* Work instructions *
Copy word for word each line from the one that has "orange spray bottle [340,320,368,387]" to the last line of the records, with no other lines.

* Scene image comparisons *
------------

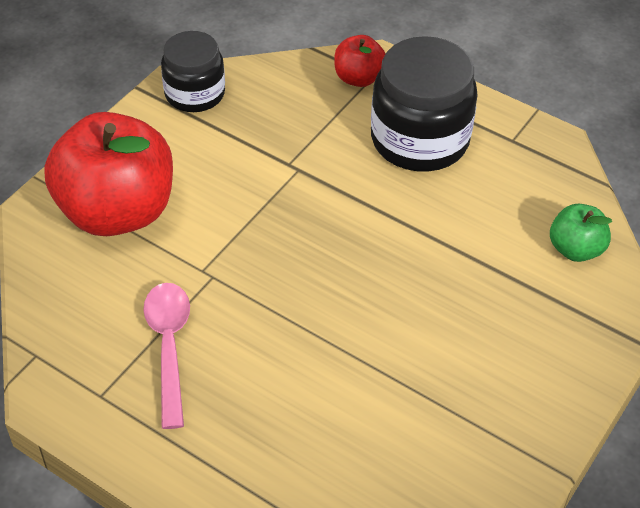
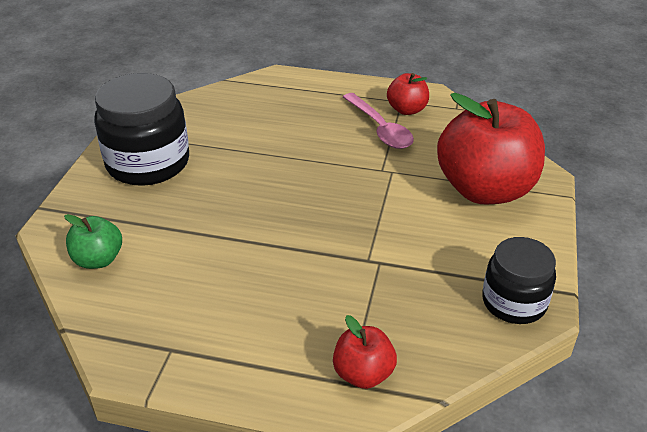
camera: 160 degrees right, 10 degrees down
black jar [371,36,478,172] -> black jar moved to [94,73,189,186]
none -> red apple [387,73,429,115]

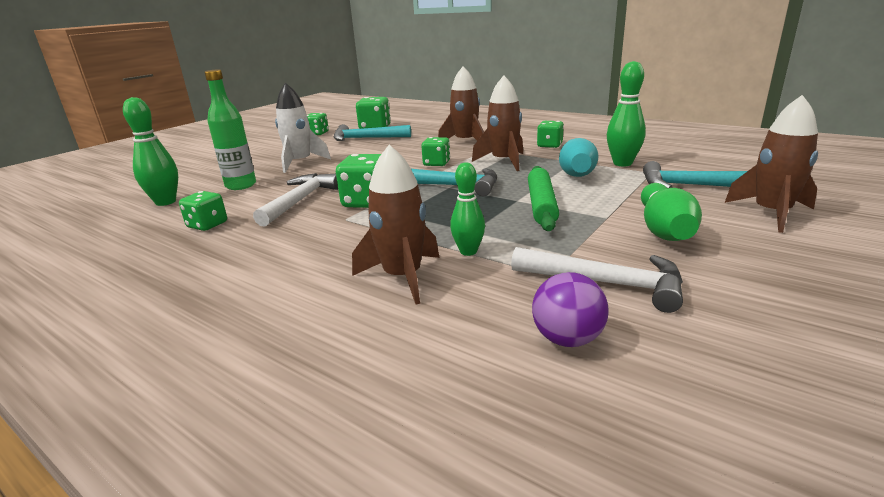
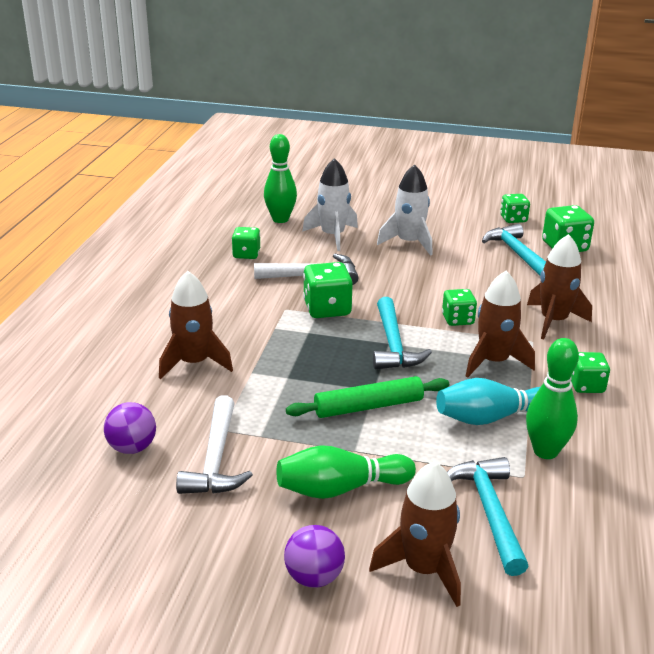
camera: 65 degrees right, 5 degrees up
green bottle [204,69,256,190] -> white rocket [302,158,358,251]
green bowling pin [450,162,485,256] -> none
none -> purple ball [284,525,345,588]

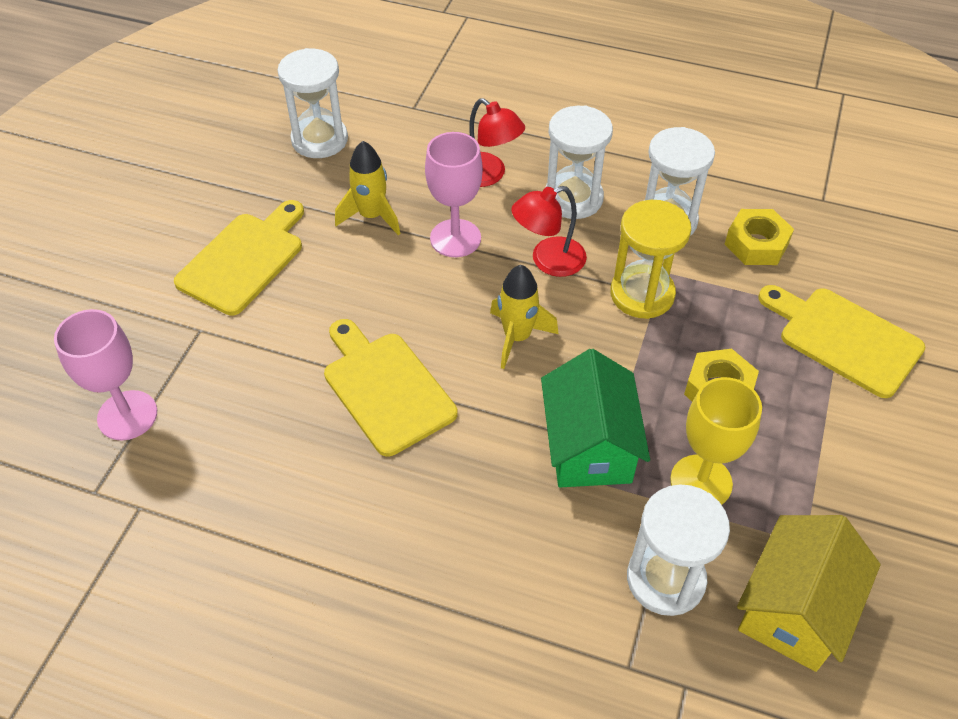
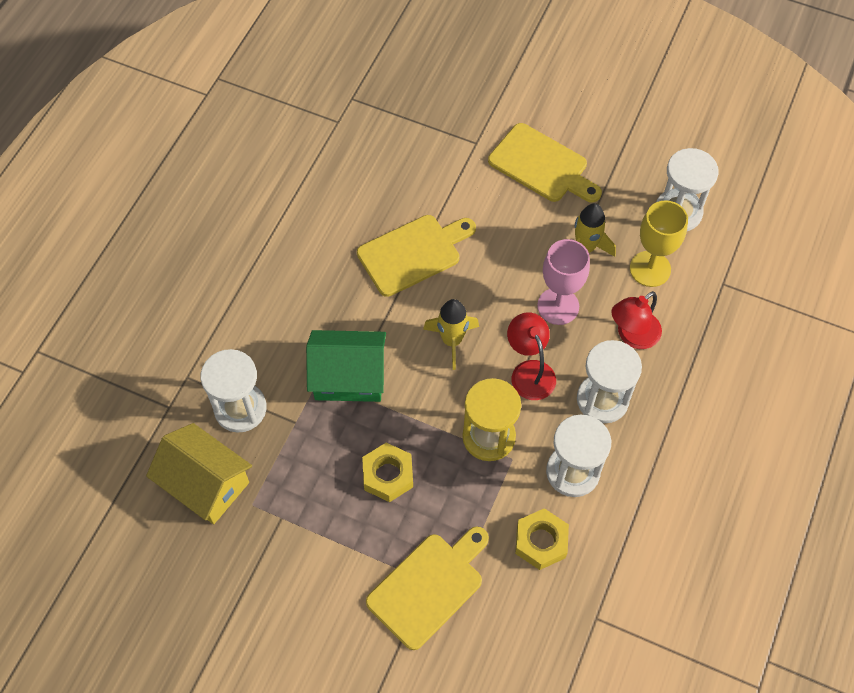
camera: 95 degrees right, 10 degrees up
pink goblet [54,309,157,440] -> none
yellow goblet [670,377,762,505] -> yellow goblet moved to [630,200,688,287]

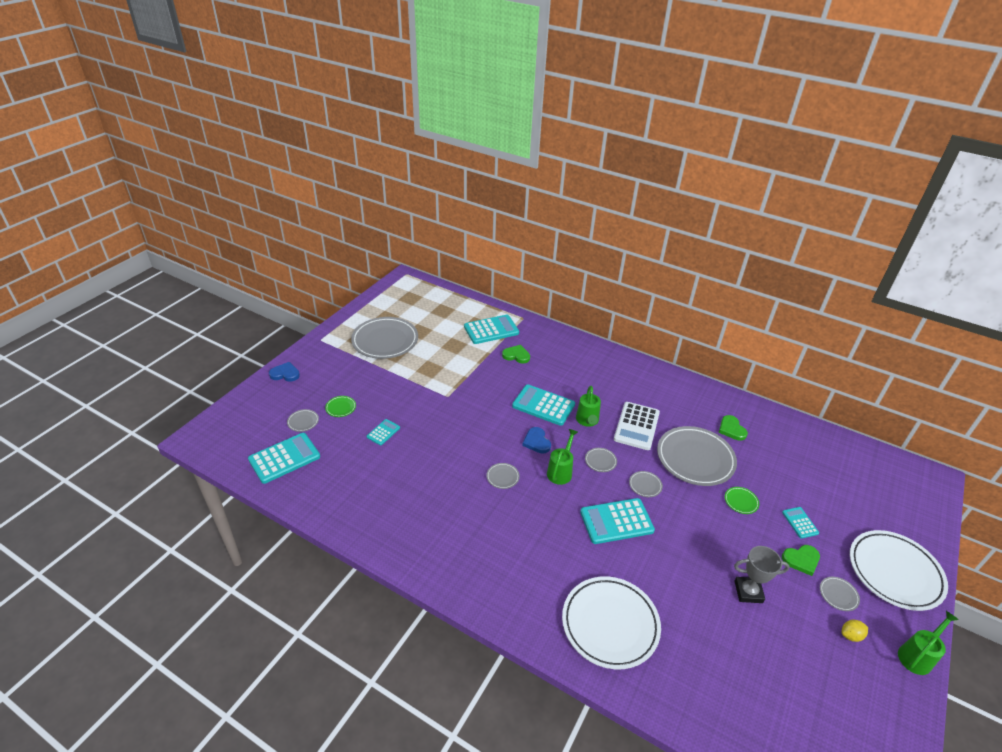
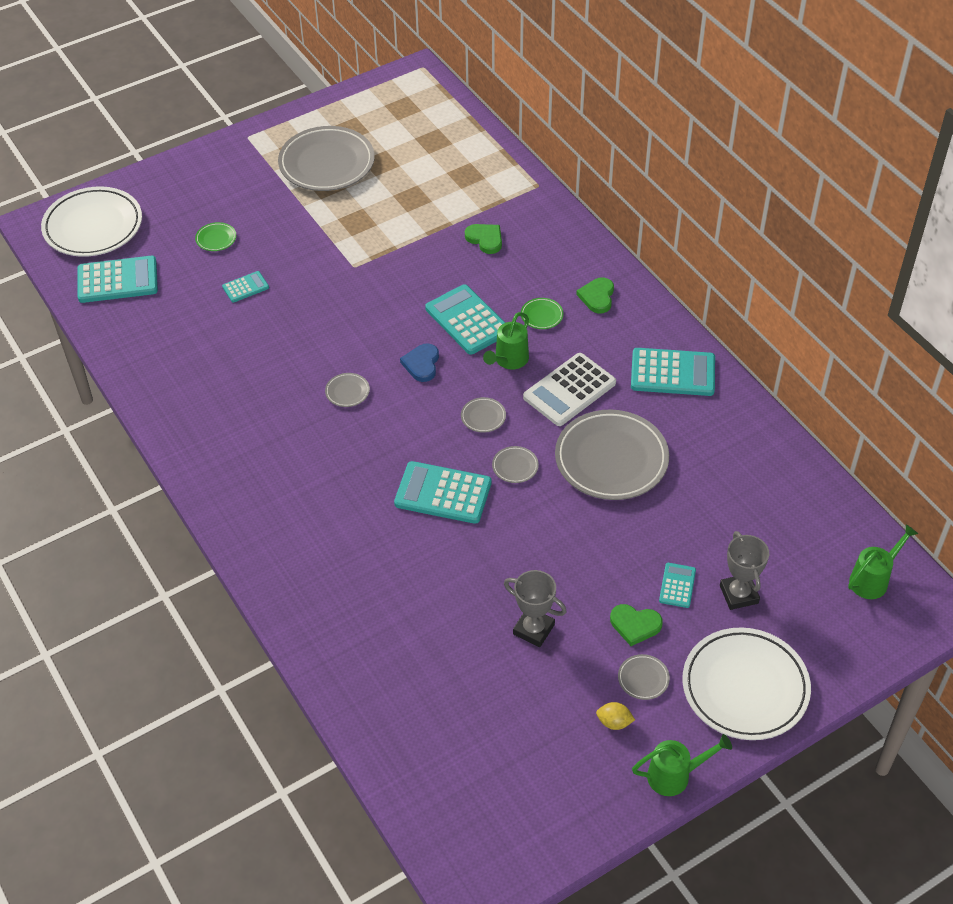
camera: 30 degrees right, 10 degrees up
blue heart [269,362,300,382] -> none
grey plate [287,409,319,432] -> none
turquoise calculator [464,315,519,344] -> turquoise calculator moved to [631,348,715,396]
green watering can [547,429,578,485] -> green watering can moved to [848,524,918,599]
white plate [562,576,661,669] -> white plate moved to [41,186,142,257]
green heart [719,415,748,441] -> green heart moved to [576,277,614,313]
green plate [725,487,759,514] -> green plate moved to [521,298,564,329]
none -> grey trophy [720,531,769,610]

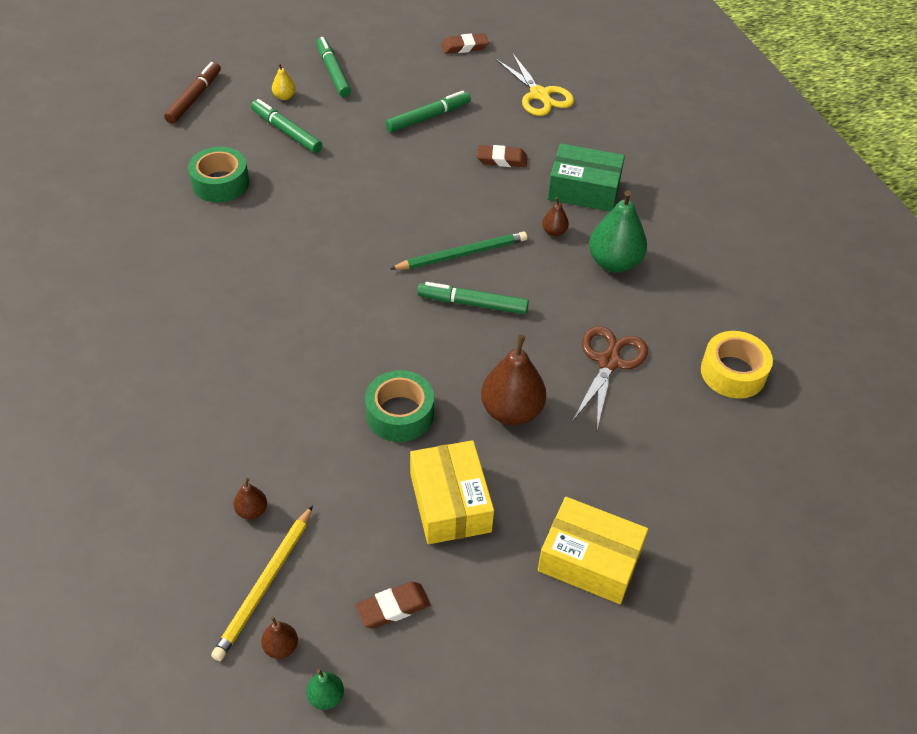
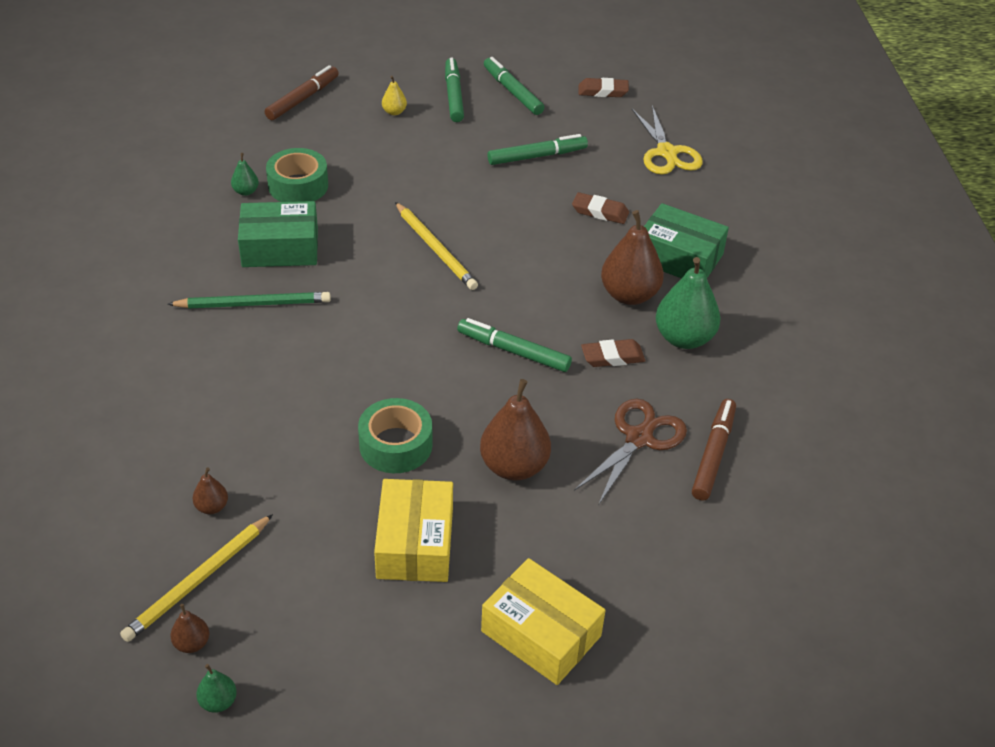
camera: 15 degrees right, 5 degrees down
green marker [251,99,322,153] -> green marker moved to [484,57,544,115]
brown eraser [356,581,431,629] -> brown eraser moved to [581,339,645,367]
green pencil [390,231,527,270] -> green pencil moved to [167,292,331,309]
brown pear [542,197,569,236] -> brown pear [601,210,664,305], size x2.11
yellow tape [701,331,773,399] -> none
none -> green pear [231,153,259,196]
none -> green box [238,201,318,267]
none -> yellow pencil [395,202,478,290]
none -> brown marker [692,399,736,501]

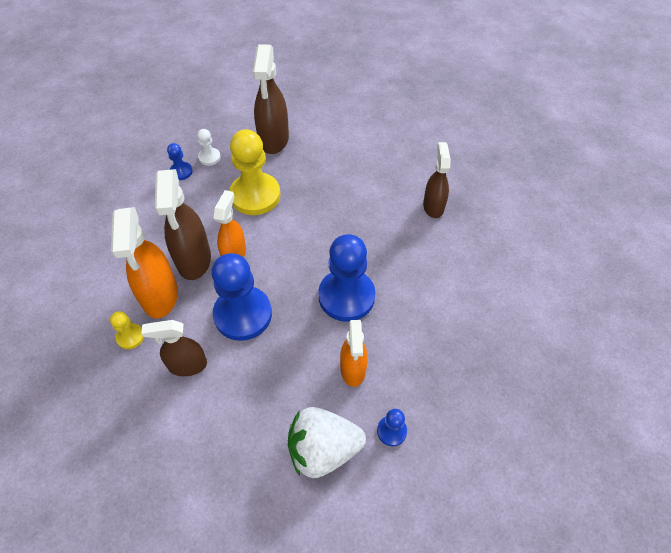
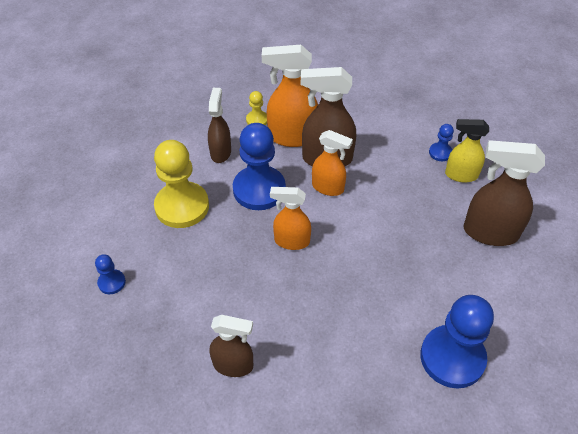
camera: 100 degrees right, 5 degrees down
white pawn [197,129,221,166] -> yellow spray bottle [445,119,489,183]
yellow pawn [229,129,281,215] -> yellow pawn moved to [154,140,209,228]
white strawberry [288,407,366,478] -> none
blue pawn [318,234,376,322] -> blue pawn moved to [420,295,494,389]
orange spray bottle [340,320,368,387] -> orange spray bottle moved to [270,187,311,250]
brown spray bottle [423,142,450,218] -> brown spray bottle moved to [209,315,253,377]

------------

* Result below *
orange spray bottle [340,320,368,387] -> orange spray bottle moved to [270,187,311,250]
brown spray bottle [423,142,450,218] -> brown spray bottle moved to [209,315,253,377]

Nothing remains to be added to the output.